■ **EXERCISE DATA**:
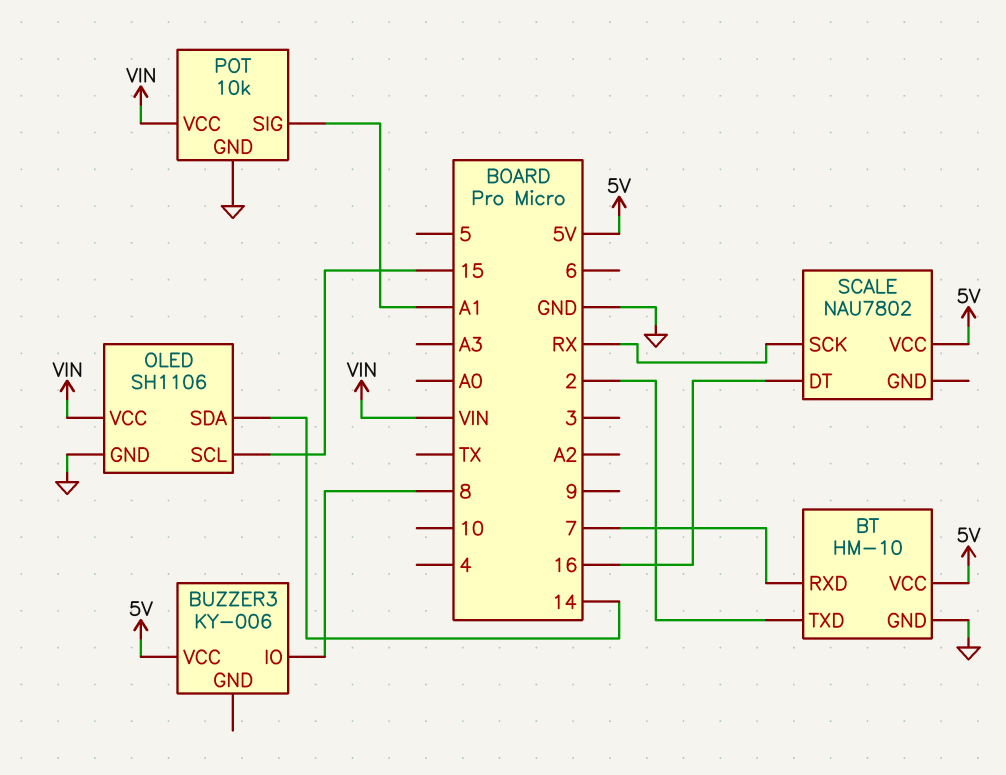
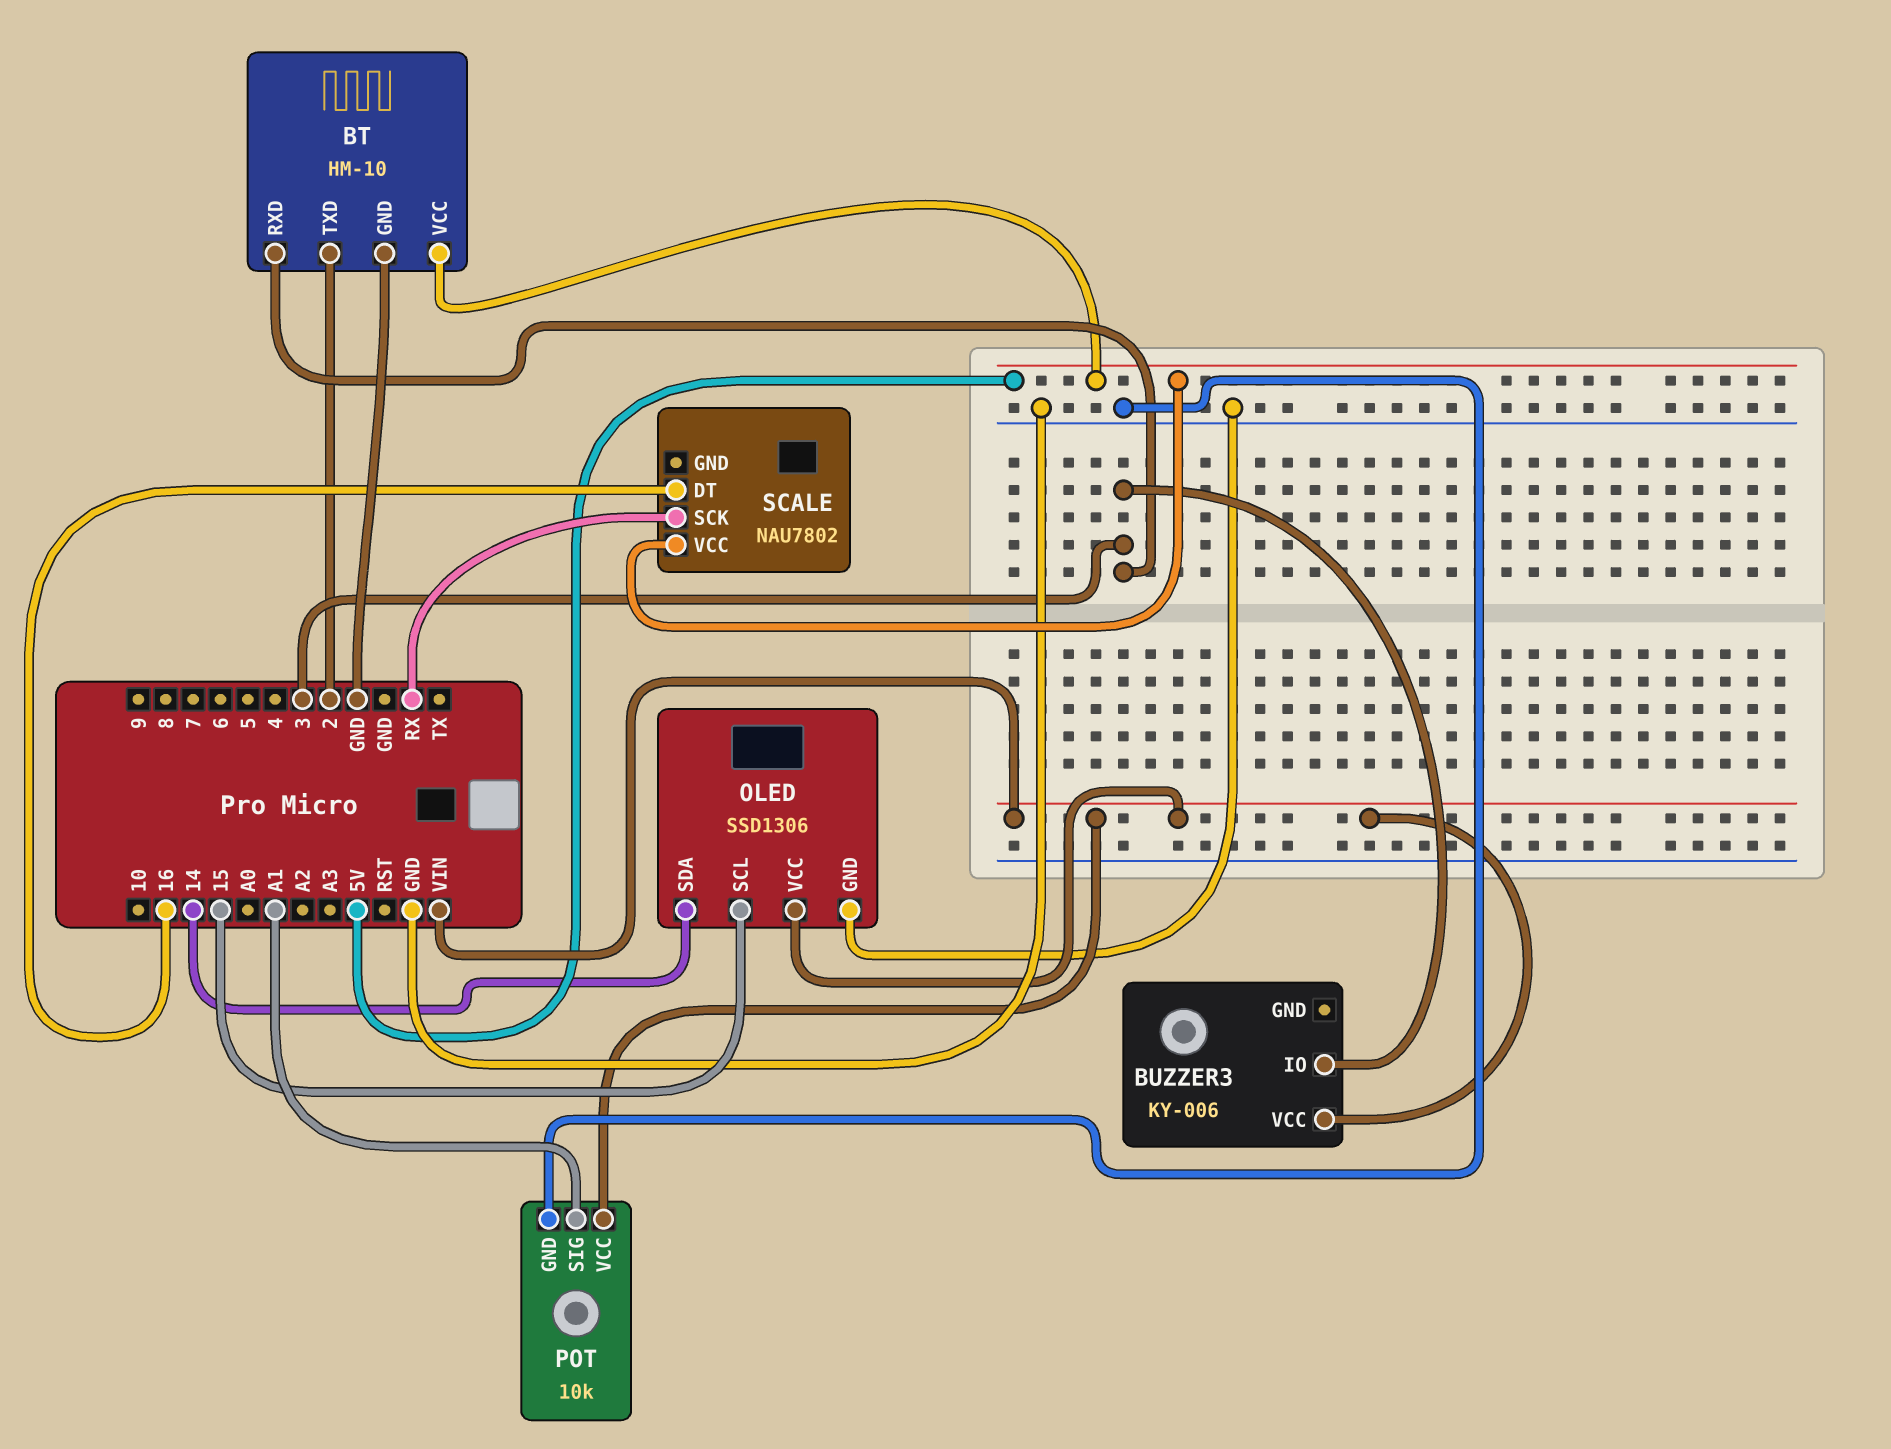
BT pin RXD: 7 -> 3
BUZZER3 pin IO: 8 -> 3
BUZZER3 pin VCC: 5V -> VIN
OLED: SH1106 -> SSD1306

...

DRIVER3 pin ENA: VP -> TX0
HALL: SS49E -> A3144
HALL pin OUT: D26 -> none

---

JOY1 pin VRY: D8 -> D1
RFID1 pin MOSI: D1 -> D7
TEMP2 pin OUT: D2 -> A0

■ **WHAT THE TASK REQUIRES**: The reply should hold only the lines of the listing above starting at the line containing "DRIVER3 pin ENA: VP -> TX0" and ending at the line containing "HALL pin OUT: D26 -> none", exactly as written.

■ **EXPECTED ANSWER**:
DRIVER3 pin ENA: VP -> TX0
HALL: SS49E -> A3144
HALL pin OUT: D26 -> none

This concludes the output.